Difference listings:
>>>

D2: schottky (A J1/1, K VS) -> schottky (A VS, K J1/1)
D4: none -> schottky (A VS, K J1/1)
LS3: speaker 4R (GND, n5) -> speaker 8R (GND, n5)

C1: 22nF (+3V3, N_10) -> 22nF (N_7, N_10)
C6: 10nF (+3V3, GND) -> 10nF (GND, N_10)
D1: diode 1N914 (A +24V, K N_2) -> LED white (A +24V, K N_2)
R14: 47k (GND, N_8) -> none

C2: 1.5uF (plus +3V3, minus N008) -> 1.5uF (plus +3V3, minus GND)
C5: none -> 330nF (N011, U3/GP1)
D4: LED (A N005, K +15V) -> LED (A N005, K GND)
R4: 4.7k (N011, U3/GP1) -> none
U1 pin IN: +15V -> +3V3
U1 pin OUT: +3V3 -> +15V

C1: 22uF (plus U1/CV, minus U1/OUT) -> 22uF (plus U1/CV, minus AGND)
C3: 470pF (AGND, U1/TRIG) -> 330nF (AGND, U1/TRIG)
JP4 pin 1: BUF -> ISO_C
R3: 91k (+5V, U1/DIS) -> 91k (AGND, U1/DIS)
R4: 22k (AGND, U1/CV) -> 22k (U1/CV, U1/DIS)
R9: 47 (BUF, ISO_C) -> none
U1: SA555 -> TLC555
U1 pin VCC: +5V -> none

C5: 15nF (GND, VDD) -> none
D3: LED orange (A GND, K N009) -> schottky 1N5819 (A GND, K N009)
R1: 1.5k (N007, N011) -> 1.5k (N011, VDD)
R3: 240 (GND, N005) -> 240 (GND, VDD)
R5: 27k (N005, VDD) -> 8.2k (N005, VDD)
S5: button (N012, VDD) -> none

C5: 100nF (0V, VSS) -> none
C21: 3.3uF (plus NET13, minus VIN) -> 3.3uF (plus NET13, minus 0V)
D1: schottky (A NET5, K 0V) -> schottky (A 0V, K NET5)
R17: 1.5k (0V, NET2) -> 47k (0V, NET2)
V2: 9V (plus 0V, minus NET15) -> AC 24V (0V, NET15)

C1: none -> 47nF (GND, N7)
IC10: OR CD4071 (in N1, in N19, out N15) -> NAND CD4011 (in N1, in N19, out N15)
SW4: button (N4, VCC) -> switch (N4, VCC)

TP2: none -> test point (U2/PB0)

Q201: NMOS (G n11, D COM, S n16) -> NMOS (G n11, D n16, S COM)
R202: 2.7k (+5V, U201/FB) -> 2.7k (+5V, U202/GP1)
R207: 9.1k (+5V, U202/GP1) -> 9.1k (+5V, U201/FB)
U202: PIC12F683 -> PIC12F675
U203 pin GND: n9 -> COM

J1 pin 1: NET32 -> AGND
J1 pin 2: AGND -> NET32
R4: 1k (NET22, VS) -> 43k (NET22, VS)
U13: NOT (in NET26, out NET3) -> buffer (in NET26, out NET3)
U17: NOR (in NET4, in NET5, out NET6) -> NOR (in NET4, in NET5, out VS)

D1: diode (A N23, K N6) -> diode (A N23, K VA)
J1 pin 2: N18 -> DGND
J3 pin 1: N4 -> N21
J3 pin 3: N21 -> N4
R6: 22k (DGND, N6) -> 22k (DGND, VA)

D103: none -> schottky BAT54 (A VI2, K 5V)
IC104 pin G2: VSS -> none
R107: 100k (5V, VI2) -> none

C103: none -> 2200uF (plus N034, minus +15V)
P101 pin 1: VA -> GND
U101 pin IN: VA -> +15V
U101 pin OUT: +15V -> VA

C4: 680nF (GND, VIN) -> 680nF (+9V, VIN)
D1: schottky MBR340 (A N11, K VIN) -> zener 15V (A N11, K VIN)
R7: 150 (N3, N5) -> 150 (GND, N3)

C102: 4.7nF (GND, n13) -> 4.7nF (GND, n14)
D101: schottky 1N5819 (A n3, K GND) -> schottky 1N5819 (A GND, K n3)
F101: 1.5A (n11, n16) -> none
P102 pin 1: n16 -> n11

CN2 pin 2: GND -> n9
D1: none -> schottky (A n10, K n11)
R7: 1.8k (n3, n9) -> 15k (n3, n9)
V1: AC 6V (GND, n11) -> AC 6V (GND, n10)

<<<

● **Your instructions**: A word-for-word restatement of all the records is required.

● **Result below**:
D2: schottky (A J1/1, K VS) -> schottky (A VS, K J1/1)
D4: none -> schottky (A VS, K J1/1)
LS3: speaker 4R (GND, n5) -> speaker 8R (GND, n5)

C1: 22nF (+3V3, N_10) -> 22nF (N_7, N_10)
C6: 10nF (+3V3, GND) -> 10nF (GND, N_10)
D1: diode 1N914 (A +24V, K N_2) -> LED white (A +24V, K N_2)
R14: 47k (GND, N_8) -> none

C2: 1.5uF (plus +3V3, minus N008) -> 1.5uF (plus +3V3, minus GND)
C5: none -> 330nF (N011, U3/GP1)
D4: LED (A N005, K +15V) -> LED (A N005, K GND)
R4: 4.7k (N011, U3/GP1) -> none
U1 pin IN: +15V -> +3V3
U1 pin OUT: +3V3 -> +15V

C1: 22uF (plus U1/CV, minus U1/OUT) -> 22uF (plus U1/CV, minus AGND)
C3: 470pF (AGND, U1/TRIG) -> 330nF (AGND, U1/TRIG)
JP4 pin 1: BUF -> ISO_C
R3: 91k (+5V, U1/DIS) -> 91k (AGND, U1/DIS)
R4: 22k (AGND, U1/CV) -> 22k (U1/CV, U1/DIS)
R9: 47 (BUF, ISO_C) -> none
U1: SA555 -> TLC555
U1 pin VCC: +5V -> none

C5: 15nF (GND, VDD) -> none
D3: LED orange (A GND, K N009) -> schottky 1N5819 (A GND, K N009)
R1: 1.5k (N007, N011) -> 1.5k (N011, VDD)
R3: 240 (GND, N005) -> 240 (GND, VDD)
R5: 27k (N005, VDD) -> 8.2k (N005, VDD)
S5: button (N012, VDD) -> none

C5: 100nF (0V, VSS) -> none
C21: 3.3uF (plus NET13, minus VIN) -> 3.3uF (plus NET13, minus 0V)
D1: schottky (A NET5, K 0V) -> schottky (A 0V, K NET5)
R17: 1.5k (0V, NET2) -> 47k (0V, NET2)
V2: 9V (plus 0V, minus NET15) -> AC 24V (0V, NET15)

C1: none -> 47nF (GND, N7)
IC10: OR CD4071 (in N1, in N19, out N15) -> NAND CD4011 (in N1, in N19, out N15)
SW4: button (N4, VCC) -> switch (N4, VCC)

TP2: none -> test point (U2/PB0)

Q201: NMOS (G n11, D COM, S n16) -> NMOS (G n11, D n16, S COM)
R202: 2.7k (+5V, U201/FB) -> 2.7k (+5V, U202/GP1)
R207: 9.1k (+5V, U202/GP1) -> 9.1k (+5V, U201/FB)
U202: PIC12F683 -> PIC12F675
U203 pin GND: n9 -> COM

J1 pin 1: NET32 -> AGND
J1 pin 2: AGND -> NET32
R4: 1k (NET22, VS) -> 43k (NET22, VS)
U13: NOT (in NET26, out NET3) -> buffer (in NET26, out NET3)
U17: NOR (in NET4, in NET5, out NET6) -> NOR (in NET4, in NET5, out VS)

D1: diode (A N23, K N6) -> diode (A N23, K VA)
J1 pin 2: N18 -> DGND
J3 pin 1: N4 -> N21
J3 pin 3: N21 -> N4
R6: 22k (DGND, N6) -> 22k (DGND, VA)

D103: none -> schottky BAT54 (A VI2, K 5V)
IC104 pin G2: VSS -> none
R107: 100k (5V, VI2) -> none

C103: none -> 2200uF (plus N034, minus +15V)
P101 pin 1: VA -> GND
U101 pin IN: VA -> +15V
U101 pin OUT: +15V -> VA

C4: 680nF (GND, VIN) -> 680nF (+9V, VIN)
D1: schottky MBR340 (A N11, K VIN) -> zener 15V (A N11, K VIN)
R7: 150 (N3, N5) -> 150 (GND, N3)

C102: 4.7nF (GND, n13) -> 4.7nF (GND, n14)
D101: schottky 1N5819 (A n3, K GND) -> schottky 1N5819 (A GND, K n3)
F101: 1.5A (n11, n16) -> none
P102 pin 1: n16 -> n11

CN2 pin 2: GND -> n9
D1: none -> schottky (A n10, K n11)
R7: 1.8k (n3, n9) -> 15k (n3, n9)
V1: AC 6V (GND, n11) -> AC 6V (GND, n10)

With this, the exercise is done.